=== Data lines ===
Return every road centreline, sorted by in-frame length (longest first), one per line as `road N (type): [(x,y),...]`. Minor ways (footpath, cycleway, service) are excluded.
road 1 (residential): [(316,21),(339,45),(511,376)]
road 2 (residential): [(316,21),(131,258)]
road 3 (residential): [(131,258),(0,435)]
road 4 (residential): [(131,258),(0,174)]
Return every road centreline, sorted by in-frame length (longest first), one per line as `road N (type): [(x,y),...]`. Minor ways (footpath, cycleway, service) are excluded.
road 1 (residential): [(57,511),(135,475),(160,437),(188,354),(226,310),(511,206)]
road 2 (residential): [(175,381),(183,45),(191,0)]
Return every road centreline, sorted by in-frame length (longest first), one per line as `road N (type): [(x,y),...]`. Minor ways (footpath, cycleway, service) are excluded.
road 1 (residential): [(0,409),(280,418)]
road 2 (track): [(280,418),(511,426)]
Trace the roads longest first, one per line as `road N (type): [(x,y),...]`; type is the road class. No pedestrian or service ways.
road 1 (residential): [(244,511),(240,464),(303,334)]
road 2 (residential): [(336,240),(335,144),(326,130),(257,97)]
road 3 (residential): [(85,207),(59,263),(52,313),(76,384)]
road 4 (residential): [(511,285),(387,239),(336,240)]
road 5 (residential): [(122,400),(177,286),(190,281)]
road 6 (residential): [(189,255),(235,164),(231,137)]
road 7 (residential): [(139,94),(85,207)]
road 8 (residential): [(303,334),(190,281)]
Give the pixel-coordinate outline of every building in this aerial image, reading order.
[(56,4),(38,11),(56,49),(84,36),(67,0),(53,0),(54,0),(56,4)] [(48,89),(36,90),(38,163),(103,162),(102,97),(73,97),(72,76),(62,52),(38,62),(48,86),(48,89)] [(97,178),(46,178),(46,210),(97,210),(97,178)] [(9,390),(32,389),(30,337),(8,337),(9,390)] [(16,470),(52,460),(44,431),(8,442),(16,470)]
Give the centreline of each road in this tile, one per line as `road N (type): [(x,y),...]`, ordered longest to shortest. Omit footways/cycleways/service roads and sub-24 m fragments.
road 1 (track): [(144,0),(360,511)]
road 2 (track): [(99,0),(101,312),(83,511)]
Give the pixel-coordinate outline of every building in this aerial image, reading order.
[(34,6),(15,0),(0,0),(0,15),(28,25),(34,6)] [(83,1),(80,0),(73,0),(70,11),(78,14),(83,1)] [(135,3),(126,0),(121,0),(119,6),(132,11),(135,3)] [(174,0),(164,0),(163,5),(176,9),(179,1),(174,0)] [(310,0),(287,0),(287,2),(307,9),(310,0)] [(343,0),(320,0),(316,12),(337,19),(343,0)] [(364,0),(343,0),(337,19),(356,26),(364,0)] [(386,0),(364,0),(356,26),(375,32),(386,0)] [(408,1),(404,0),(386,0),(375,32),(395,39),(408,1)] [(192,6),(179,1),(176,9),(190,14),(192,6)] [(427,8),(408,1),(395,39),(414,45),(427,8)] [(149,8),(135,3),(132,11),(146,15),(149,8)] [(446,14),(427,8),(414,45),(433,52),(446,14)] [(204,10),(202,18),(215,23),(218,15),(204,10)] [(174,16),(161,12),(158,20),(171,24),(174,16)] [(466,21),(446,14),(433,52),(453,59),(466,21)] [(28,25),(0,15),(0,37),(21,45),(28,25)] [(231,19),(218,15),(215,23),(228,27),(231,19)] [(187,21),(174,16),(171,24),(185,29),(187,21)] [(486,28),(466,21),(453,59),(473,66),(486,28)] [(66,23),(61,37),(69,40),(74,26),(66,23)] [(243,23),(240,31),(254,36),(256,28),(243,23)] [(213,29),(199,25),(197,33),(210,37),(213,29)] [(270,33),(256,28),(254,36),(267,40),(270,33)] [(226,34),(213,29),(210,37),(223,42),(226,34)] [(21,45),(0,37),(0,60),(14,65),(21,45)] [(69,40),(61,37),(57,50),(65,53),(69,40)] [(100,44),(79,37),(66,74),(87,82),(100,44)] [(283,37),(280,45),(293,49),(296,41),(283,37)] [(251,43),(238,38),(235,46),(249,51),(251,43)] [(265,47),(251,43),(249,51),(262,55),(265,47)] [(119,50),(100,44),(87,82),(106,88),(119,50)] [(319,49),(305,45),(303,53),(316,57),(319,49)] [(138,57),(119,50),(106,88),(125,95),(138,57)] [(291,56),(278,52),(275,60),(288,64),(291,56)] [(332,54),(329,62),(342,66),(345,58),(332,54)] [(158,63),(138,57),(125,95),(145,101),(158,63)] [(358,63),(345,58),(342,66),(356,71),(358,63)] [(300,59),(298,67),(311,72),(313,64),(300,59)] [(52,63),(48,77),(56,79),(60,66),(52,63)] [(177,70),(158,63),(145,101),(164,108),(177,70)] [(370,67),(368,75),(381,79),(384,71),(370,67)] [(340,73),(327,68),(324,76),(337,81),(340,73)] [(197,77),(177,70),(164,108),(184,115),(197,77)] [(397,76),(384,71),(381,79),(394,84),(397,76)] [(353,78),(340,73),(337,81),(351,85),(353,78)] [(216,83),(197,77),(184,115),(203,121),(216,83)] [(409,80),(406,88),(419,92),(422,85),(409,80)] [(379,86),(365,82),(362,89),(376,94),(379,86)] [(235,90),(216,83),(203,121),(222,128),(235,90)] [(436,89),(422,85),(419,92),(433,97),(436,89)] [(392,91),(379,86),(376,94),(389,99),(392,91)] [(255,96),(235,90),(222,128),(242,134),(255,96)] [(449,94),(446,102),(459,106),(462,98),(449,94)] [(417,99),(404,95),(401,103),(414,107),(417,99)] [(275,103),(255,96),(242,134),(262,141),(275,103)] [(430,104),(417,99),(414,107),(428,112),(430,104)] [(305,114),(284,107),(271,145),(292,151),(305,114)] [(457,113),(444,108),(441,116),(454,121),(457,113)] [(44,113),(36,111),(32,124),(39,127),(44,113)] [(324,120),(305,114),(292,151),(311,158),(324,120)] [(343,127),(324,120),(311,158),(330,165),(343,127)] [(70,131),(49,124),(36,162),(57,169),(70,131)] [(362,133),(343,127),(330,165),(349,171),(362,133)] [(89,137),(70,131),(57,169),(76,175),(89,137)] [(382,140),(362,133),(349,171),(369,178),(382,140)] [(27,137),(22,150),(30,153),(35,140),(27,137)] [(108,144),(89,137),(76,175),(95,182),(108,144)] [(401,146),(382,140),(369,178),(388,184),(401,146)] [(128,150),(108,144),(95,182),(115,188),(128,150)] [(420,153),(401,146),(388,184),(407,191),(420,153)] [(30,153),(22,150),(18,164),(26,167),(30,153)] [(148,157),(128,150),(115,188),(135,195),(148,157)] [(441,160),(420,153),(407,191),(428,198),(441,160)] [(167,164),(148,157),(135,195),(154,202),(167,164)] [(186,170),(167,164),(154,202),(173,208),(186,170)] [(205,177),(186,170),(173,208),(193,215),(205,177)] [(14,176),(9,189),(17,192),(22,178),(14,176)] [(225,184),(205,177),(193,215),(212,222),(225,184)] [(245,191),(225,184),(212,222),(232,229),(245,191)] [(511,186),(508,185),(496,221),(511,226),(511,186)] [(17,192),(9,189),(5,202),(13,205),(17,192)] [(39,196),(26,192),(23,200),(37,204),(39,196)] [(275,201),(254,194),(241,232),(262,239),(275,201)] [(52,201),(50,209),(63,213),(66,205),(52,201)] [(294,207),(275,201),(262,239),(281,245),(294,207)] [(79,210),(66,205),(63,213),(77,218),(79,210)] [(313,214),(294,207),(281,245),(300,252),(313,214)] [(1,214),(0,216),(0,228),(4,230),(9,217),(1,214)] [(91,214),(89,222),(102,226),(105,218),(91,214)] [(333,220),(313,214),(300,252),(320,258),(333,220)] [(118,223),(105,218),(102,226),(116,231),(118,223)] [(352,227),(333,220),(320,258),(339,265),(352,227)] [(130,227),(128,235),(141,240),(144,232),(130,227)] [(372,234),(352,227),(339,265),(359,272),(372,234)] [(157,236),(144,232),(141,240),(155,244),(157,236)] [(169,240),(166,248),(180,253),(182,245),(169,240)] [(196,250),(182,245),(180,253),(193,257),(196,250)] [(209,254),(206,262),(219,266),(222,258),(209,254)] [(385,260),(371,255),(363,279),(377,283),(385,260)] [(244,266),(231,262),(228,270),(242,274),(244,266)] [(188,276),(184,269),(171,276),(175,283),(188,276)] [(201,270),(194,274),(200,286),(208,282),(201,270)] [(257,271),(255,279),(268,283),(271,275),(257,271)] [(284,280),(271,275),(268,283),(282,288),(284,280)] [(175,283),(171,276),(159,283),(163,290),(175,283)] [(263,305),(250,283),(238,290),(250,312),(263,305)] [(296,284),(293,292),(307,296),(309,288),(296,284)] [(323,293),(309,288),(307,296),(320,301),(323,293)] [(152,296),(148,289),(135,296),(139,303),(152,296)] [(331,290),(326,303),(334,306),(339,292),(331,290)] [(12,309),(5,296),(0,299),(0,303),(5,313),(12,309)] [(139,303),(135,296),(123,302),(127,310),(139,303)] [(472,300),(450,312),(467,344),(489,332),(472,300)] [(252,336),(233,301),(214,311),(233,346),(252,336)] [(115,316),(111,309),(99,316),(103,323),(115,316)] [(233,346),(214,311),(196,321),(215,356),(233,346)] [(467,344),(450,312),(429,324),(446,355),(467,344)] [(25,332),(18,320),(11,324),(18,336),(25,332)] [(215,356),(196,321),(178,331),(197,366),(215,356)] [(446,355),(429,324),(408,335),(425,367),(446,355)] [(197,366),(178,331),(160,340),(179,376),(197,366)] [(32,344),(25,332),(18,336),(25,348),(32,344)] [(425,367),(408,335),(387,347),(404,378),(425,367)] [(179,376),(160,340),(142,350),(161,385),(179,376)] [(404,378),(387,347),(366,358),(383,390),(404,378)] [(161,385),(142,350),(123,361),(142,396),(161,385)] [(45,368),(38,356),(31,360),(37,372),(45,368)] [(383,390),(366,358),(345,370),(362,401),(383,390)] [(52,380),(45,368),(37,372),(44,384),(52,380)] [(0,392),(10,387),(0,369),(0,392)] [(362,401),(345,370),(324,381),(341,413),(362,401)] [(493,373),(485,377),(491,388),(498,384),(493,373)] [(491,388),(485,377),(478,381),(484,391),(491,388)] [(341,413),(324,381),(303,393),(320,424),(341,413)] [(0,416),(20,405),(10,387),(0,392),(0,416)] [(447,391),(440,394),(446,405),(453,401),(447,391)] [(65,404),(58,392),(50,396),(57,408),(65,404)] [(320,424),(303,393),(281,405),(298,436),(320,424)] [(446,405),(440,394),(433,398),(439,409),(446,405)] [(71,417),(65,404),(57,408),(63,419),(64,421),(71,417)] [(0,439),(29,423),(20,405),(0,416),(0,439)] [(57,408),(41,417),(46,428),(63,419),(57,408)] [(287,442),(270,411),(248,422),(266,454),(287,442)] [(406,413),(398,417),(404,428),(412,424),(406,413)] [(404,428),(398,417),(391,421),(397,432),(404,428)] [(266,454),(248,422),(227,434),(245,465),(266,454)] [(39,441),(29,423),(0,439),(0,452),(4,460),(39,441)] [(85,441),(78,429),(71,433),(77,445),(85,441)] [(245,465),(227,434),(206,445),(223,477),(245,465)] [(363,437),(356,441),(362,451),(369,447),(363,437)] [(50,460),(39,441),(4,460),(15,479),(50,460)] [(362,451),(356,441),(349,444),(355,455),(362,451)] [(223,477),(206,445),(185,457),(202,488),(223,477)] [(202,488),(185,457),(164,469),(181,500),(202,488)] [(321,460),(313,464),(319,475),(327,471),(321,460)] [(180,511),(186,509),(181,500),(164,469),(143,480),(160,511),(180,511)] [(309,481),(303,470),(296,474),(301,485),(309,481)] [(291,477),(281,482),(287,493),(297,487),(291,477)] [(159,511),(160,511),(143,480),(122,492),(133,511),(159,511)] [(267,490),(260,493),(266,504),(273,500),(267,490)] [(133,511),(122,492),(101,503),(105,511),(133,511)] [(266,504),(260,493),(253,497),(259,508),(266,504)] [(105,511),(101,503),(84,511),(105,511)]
===
Can you reproduce word for word the stretch of records from the very first line through the line containing "road 2 (track): [(99,0),(101,312),(83,511)]", with both of those lines included?

• Solution for this task
Return every road centreline, sorted by in-frame length (longest first), one per line as `road N (type): [(x,y),...]`. Minor ways (footpath, cycleway, service) are excluded.
road 1 (residential): [(316,21),(339,45),(511,376)]
road 2 (residential): [(316,21),(131,258)]
road 3 (residential): [(131,258),(0,435)]
road 4 (residential): [(131,258),(0,174)]
Return every road centreline, sorted by in-frame length (longest first), one per line as `road N (type): [(x,y),...]`. Minor ways (footpath, cycleway, service) are excluded.
road 1 (residential): [(57,511),(135,475),(160,437),(188,354),(226,310),(511,206)]
road 2 (residential): [(175,381),(183,45),(191,0)]
Return every road centreline, sorted by in-frame length (longest first), one per line as `road N (type): [(x,y),...]`. Minor ways (footpath, cycleway, service) are excluded.
road 1 (residential): [(0,409),(280,418)]
road 2 (track): [(280,418),(511,426)]
Trace the roads longest first, one per line as `road N (type): [(x,y),...]`; type is the road class. No pedestrian or service ways.
road 1 (residential): [(244,511),(240,464),(303,334)]
road 2 (residential): [(336,240),(335,144),(326,130),(257,97)]
road 3 (residential): [(85,207),(59,263),(52,313),(76,384)]
road 4 (residential): [(511,285),(387,239),(336,240)]
road 5 (residential): [(122,400),(177,286),(190,281)]
road 6 (residential): [(189,255),(235,164),(231,137)]
road 7 (residential): [(139,94),(85,207)]
road 8 (residential): [(303,334),(190,281)]
Give the pixel-coordinate outline of every building in this aerial image, reading order.
[(56,4),(38,11),(56,49),(84,36),(67,0),(53,0),(54,0),(56,4)] [(48,89),(36,90),(38,163),(103,162),(102,97),(73,97),(72,76),(62,52),(38,62),(48,86),(48,89)] [(97,178),(46,178),(46,210),(97,210),(97,178)] [(9,390),(32,389),(30,337),(8,337),(9,390)] [(16,470),(52,460),(44,431),(8,442),(16,470)]
Give the centreline of each road in this tile, one per line as `road N (type): [(x,y),...]`, ordered longest to shortest. Omit footways/cycleways/service roads and sub-24 m fragments.
road 1 (track): [(144,0),(360,511)]
road 2 (track): [(99,0),(101,312),(83,511)]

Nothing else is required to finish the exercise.